▶ What is expected:
Once you find the line below that contains "lime brick B7:B8", write it out along with every later line exactly as given, stopping only when the records end. Omit the pictures.

=== Section Start ===

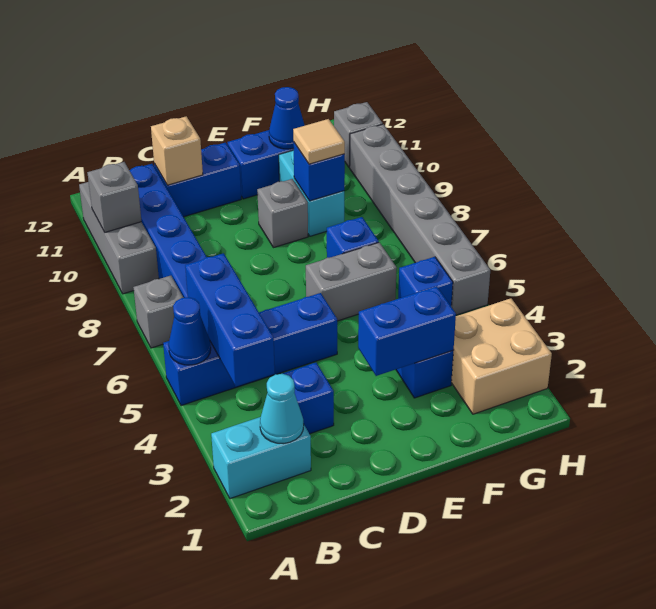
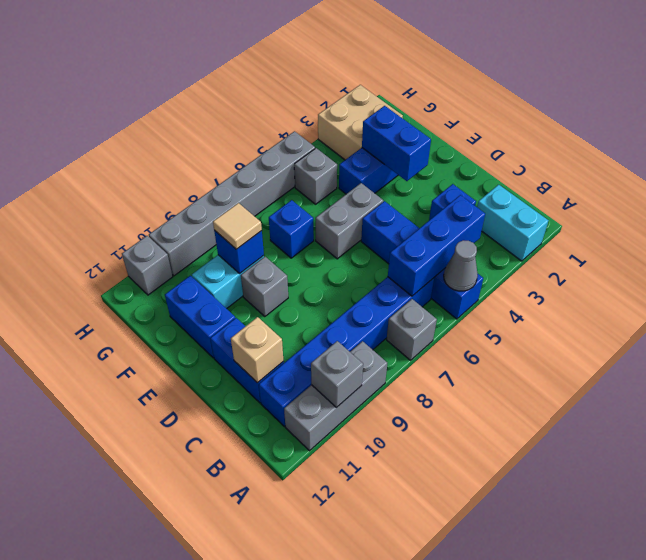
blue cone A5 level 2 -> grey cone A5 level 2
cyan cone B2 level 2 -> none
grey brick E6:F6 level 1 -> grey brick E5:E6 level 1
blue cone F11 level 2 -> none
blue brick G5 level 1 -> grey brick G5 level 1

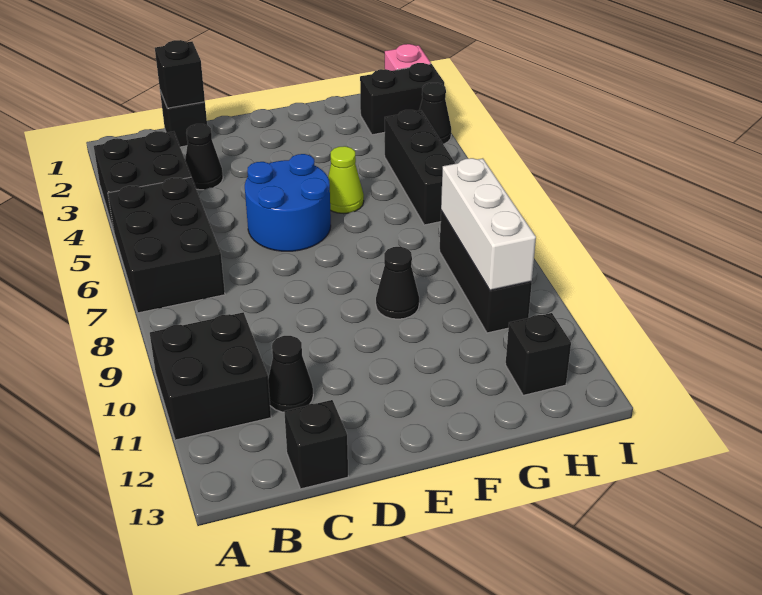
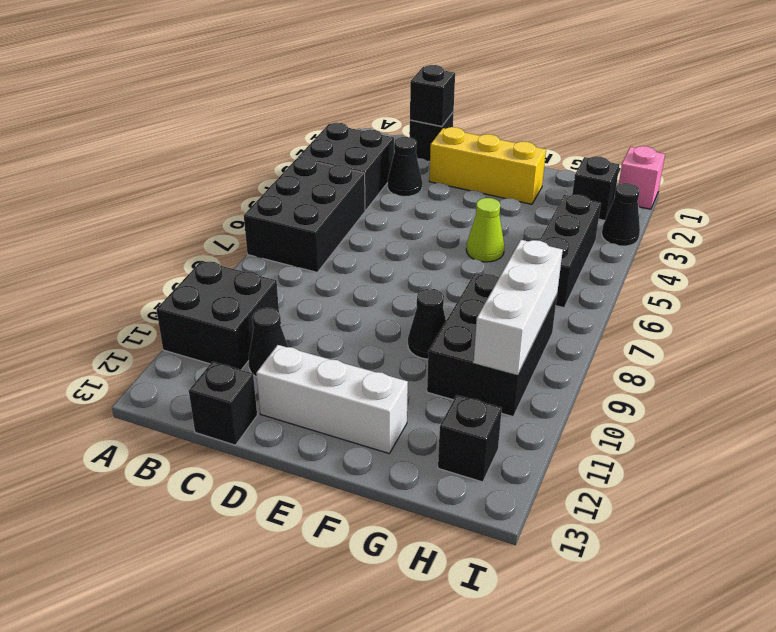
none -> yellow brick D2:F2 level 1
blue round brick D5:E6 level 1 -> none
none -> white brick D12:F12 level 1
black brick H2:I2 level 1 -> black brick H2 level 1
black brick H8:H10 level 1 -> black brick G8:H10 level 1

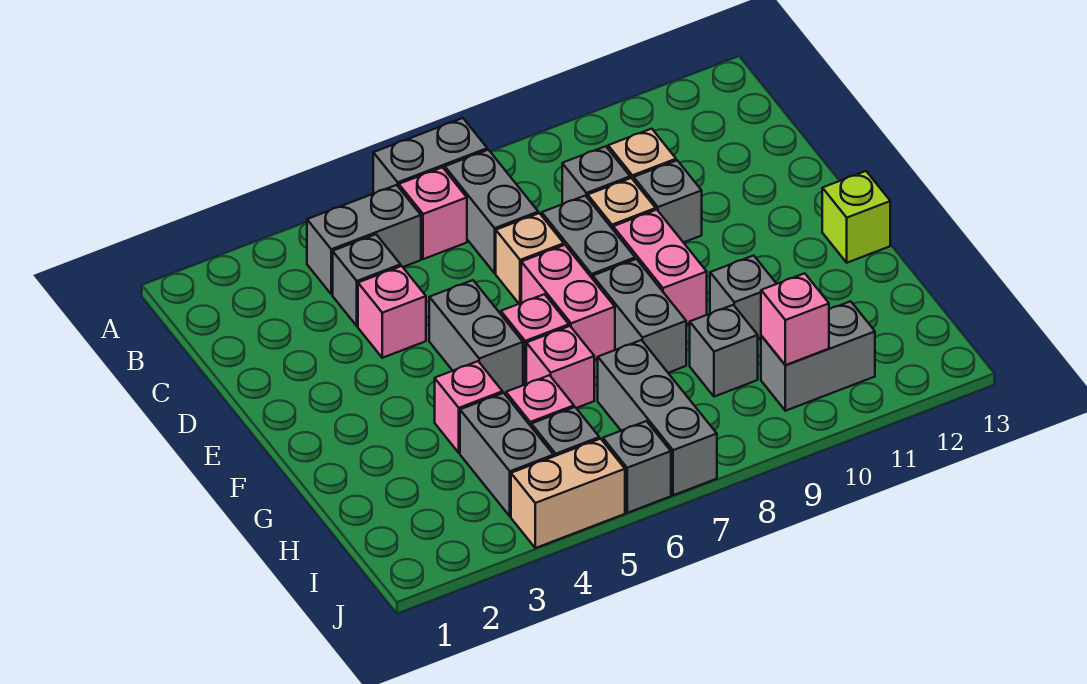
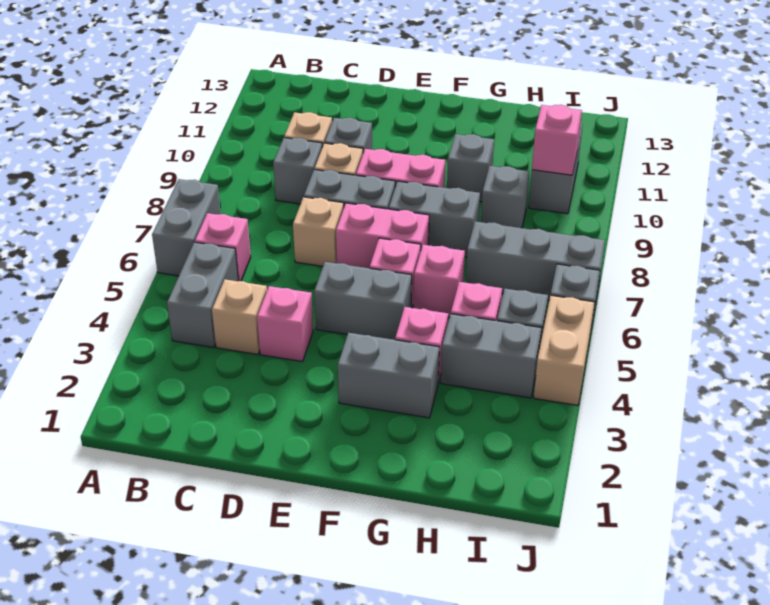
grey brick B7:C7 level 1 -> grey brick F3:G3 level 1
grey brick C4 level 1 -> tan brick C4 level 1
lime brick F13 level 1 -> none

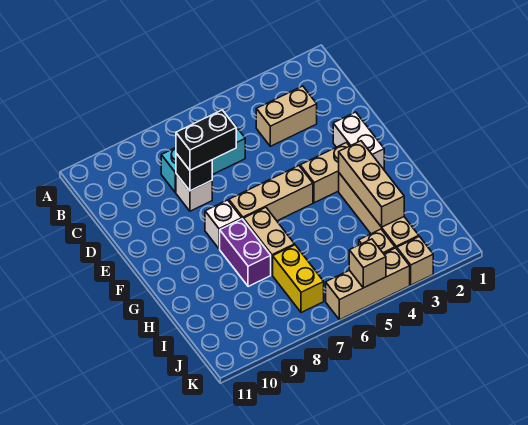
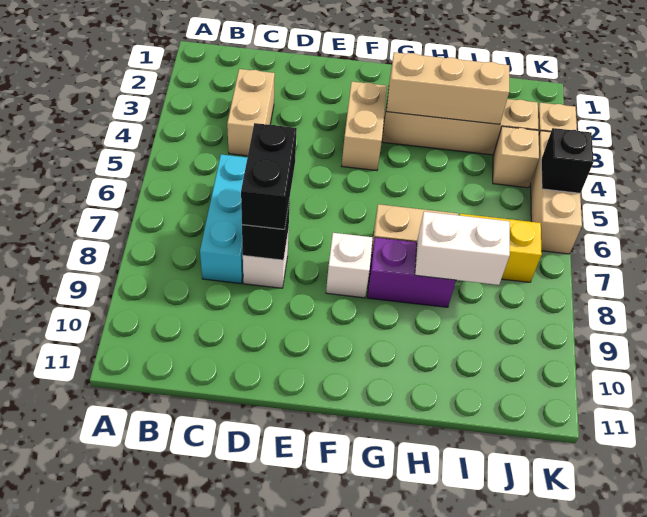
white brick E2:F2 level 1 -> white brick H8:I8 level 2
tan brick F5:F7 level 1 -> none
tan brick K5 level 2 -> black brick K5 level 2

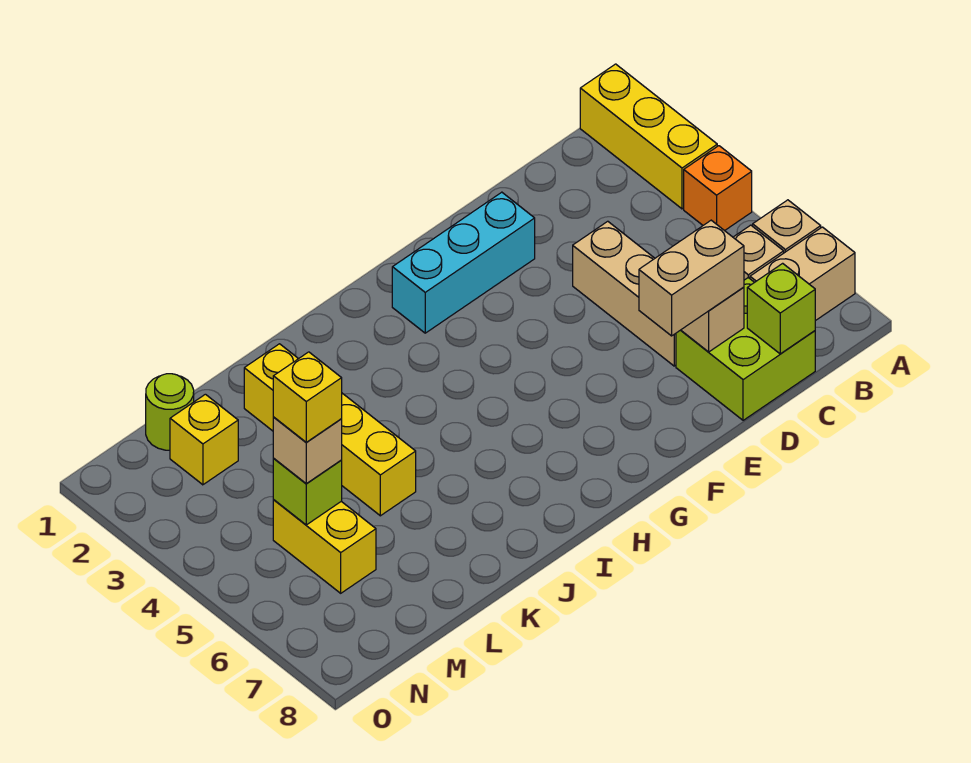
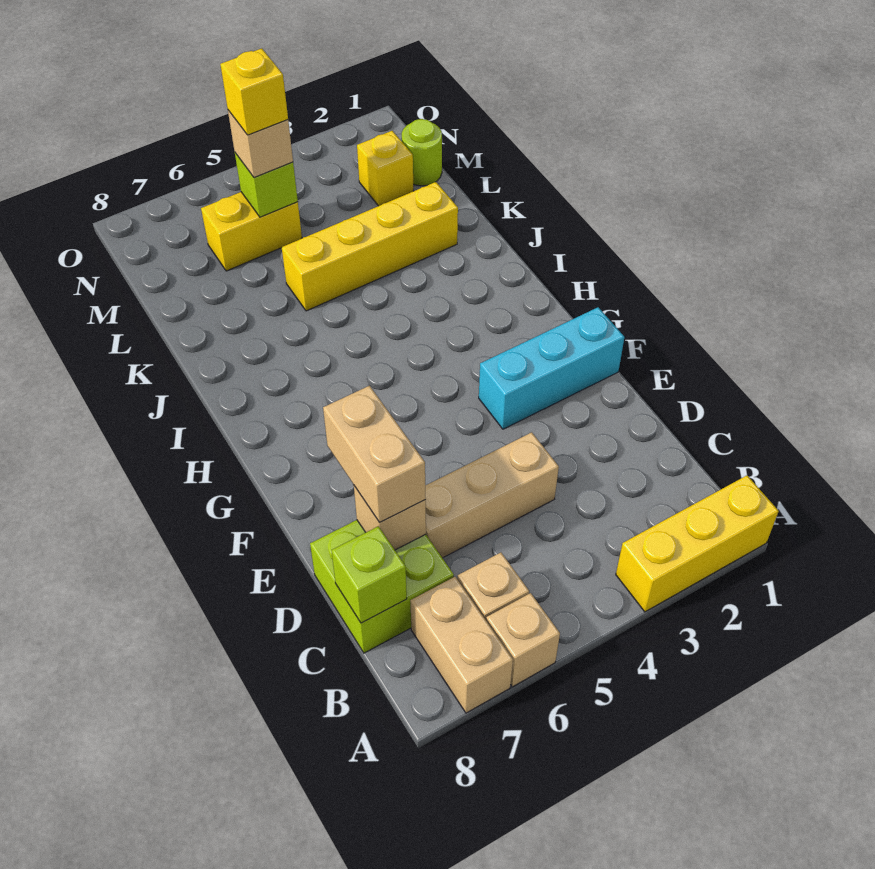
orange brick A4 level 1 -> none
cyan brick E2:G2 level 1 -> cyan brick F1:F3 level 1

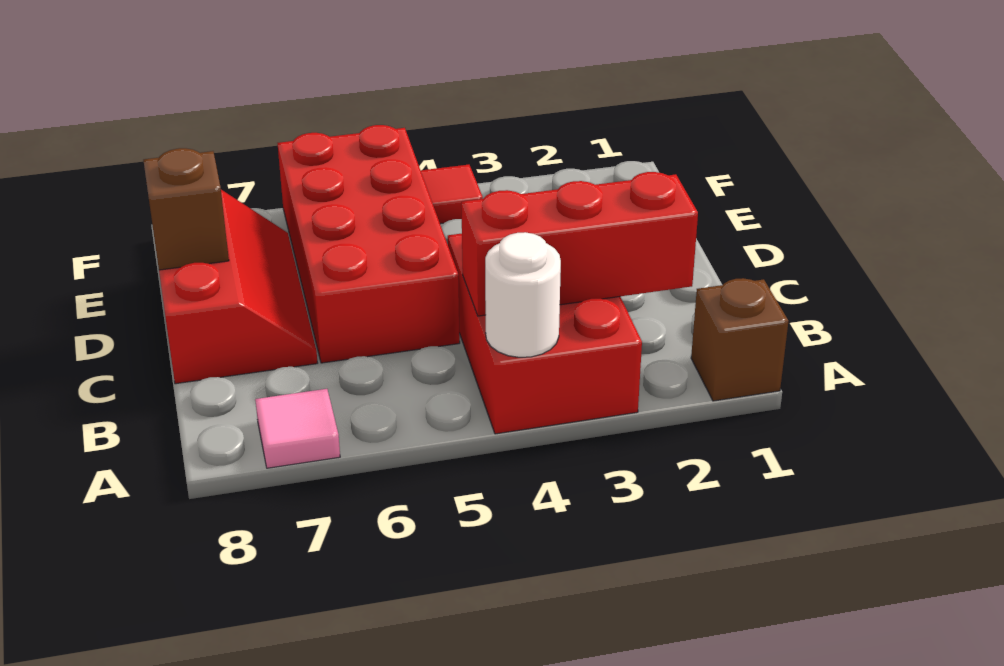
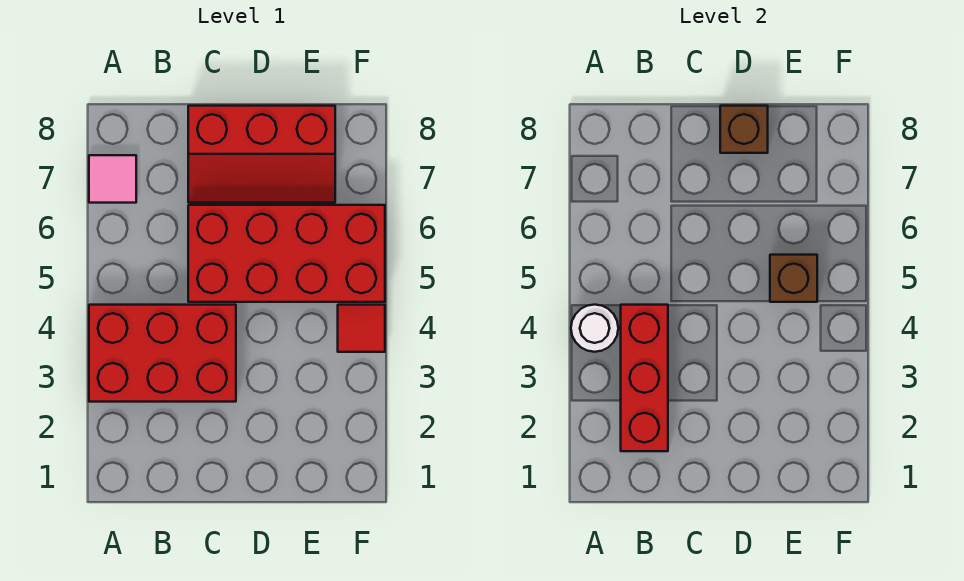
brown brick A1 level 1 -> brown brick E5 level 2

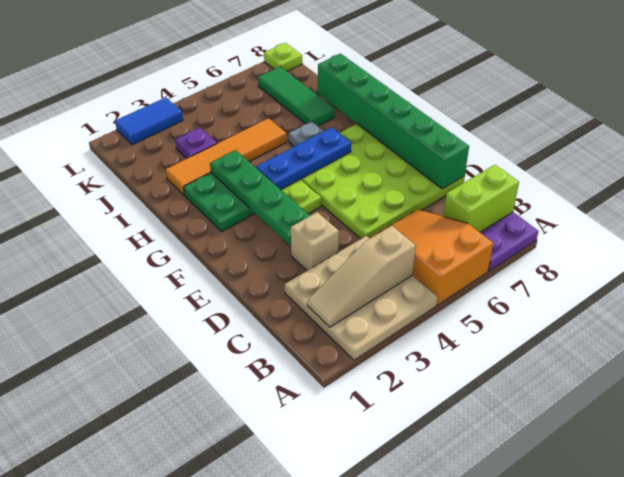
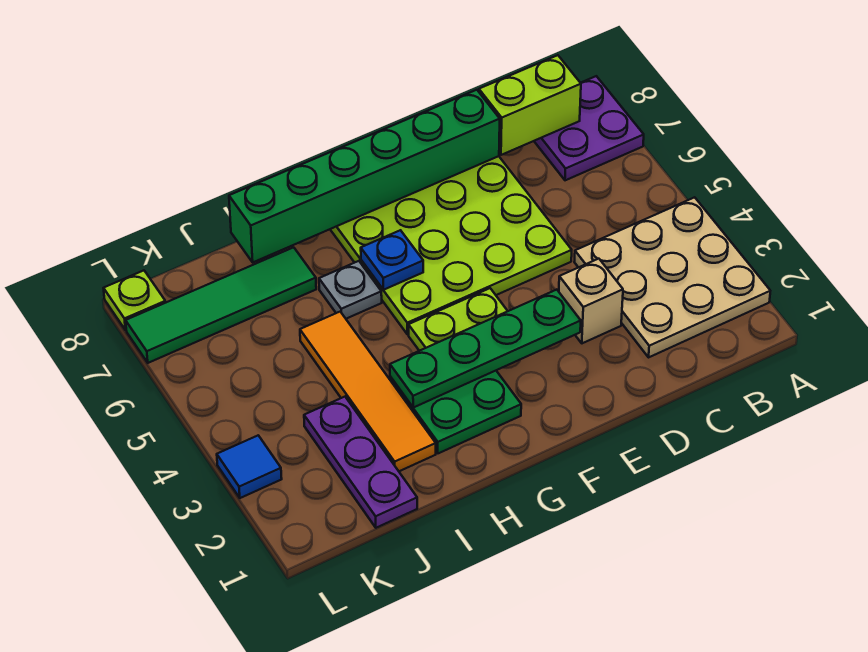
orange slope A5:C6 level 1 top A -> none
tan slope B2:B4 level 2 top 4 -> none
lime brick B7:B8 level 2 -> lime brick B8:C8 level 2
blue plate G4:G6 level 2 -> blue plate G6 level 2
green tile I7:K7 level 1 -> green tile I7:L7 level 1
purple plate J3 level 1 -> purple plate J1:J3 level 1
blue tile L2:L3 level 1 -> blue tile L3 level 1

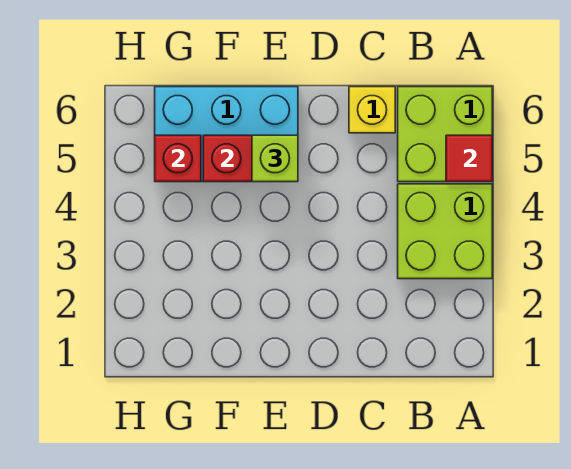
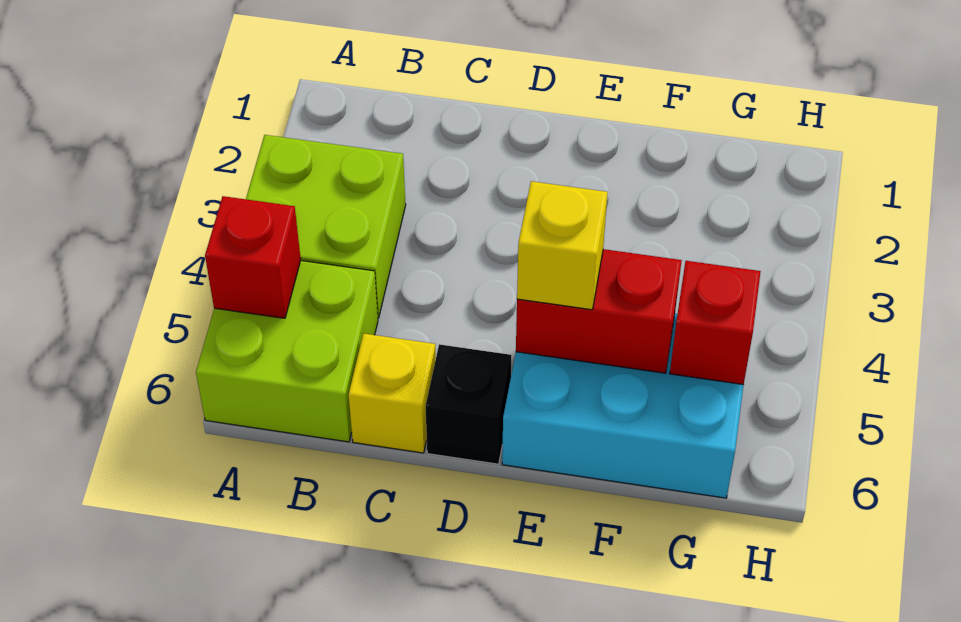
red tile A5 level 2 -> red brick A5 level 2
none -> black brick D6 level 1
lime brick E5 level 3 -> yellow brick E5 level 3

=== Section End ===

▶ Answer to this task:
lime brick B7:B8 level 2 -> lime brick B8:C8 level 2
blue plate G4:G6 level 2 -> blue plate G6 level 2
green tile I7:K7 level 1 -> green tile I7:L7 level 1
purple plate J3 level 1 -> purple plate J1:J3 level 1
blue tile L2:L3 level 1 -> blue tile L3 level 1

red tile A5 level 2 -> red brick A5 level 2
none -> black brick D6 level 1
lime brick E5 level 3 -> yellow brick E5 level 3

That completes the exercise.